--- START ---

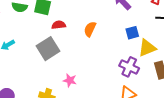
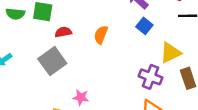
blue square: (132, 33) -> (144, 26), moved, turned -32

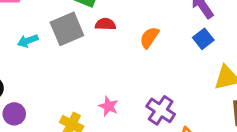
gray square: (52, 61) -> (67, 29), moved
purple cross: (151, 77) -> (161, 110), moved

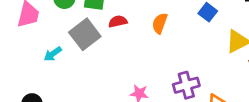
purple cross: (161, 110) -> (186, 85), turned -35

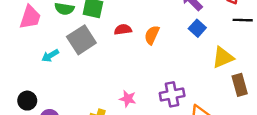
red semicircle: (118, 21) -> (123, 30), moved

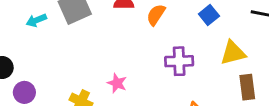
purple cross: (172, 94) -> (179, 61), moved

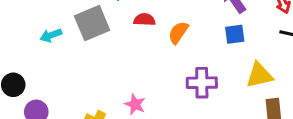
blue square: (209, 15) -> (235, 34), turned 30

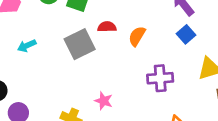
gray square: (92, 23) -> (80, 44), moved
blue square: (235, 34) -> (186, 34), turned -30

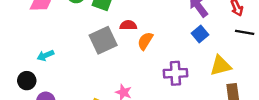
orange semicircle: (137, 36) -> (145, 41), moved
cyan arrow: (27, 46) -> (45, 55), moved

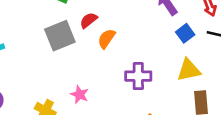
red semicircle: (128, 25) -> (89, 20), turned -42
blue square: (200, 34) -> (185, 33), moved

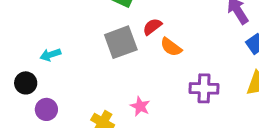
orange semicircle: (106, 39) -> (171, 47), turned -90

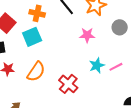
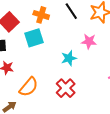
cyan star: (97, 65) -> (69, 58), moved
orange semicircle: (36, 72) -> (29, 87), moved

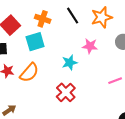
orange semicircle: (29, 87) -> (29, 73), moved

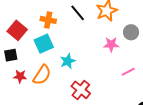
pink star: (90, 46) -> (111, 44), moved
cyan star: (70, 63) -> (68, 61), moved

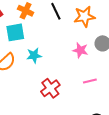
red cross: (81, 90) -> (50, 88), moved

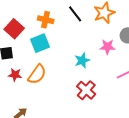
cyan star: (34, 55) -> (82, 60), moved

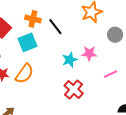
black line: (75, 14) -> (55, 27), moved
pink star: (107, 47) -> (89, 53), moved

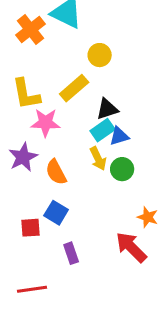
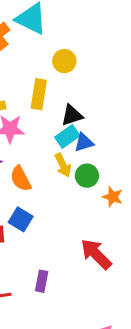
yellow rectangle: (74, 88) -> (39, 94), turned -40
orange star: (148, 217) -> (113, 197), moved
purple rectangle: (71, 253) -> (42, 281), moved, turned 30

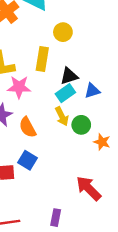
blue triangle: (84, 142) -> (92, 91), moved
purple rectangle: (42, 281) -> (56, 218), moved

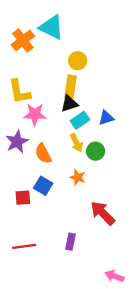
yellow rectangle: (42, 59) -> (71, 87), moved
black triangle: (69, 76) -> (69, 104), moved
orange star: (102, 142) -> (78, 177), moved

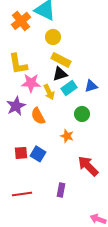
yellow circle: (78, 61) -> (53, 37), moved
yellow rectangle: (71, 87) -> (61, 60), turned -72
yellow arrow: (76, 143) -> (49, 92), moved
blue square: (43, 186) -> (38, 154), moved

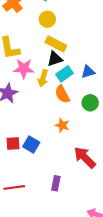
yellow arrow: (49, 92) -> (43, 78), turned 42
green circle: (82, 114) -> (90, 103), moved
orange semicircle: (38, 116) -> (62, 94), moved

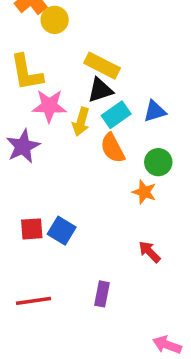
yellow circle: (47, 19) -> (55, 20), moved
orange star: (62, 125) -> (144, 192), moved
red arrow: (85, 157) -> (149, 252), size x0.6

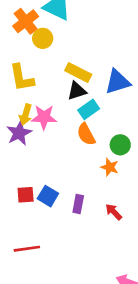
pink star: (49, 106) -> (44, 117), moved
blue triangle: (155, 111) -> (118, 82), moved, size x1.5
yellow arrow: (81, 122) -> (26, 115), moved
purple rectangle: (102, 294) -> (78, 204), moved

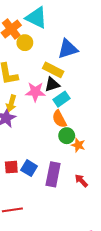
blue triangle: (118, 82) -> (68, 49), moved
pink star: (44, 117) -> (35, 92), moved
green circle: (120, 145) -> (67, 136), moved
purple rectangle: (78, 204) -> (53, 174), size x1.6

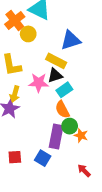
blue square: (29, 168) -> (43, 158), moved
purple rectangle: (53, 174) -> (56, 136), moved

--- END ---

WHAT YOU WILL DO: Exactly the lines from the one that holds "blue square: (29, 168) -> (43, 158), moved" through the final line of the records above should be written out, and only those.

THE COMPLETED TASK:
blue square: (29, 168) -> (43, 158), moved
purple rectangle: (53, 174) -> (56, 136), moved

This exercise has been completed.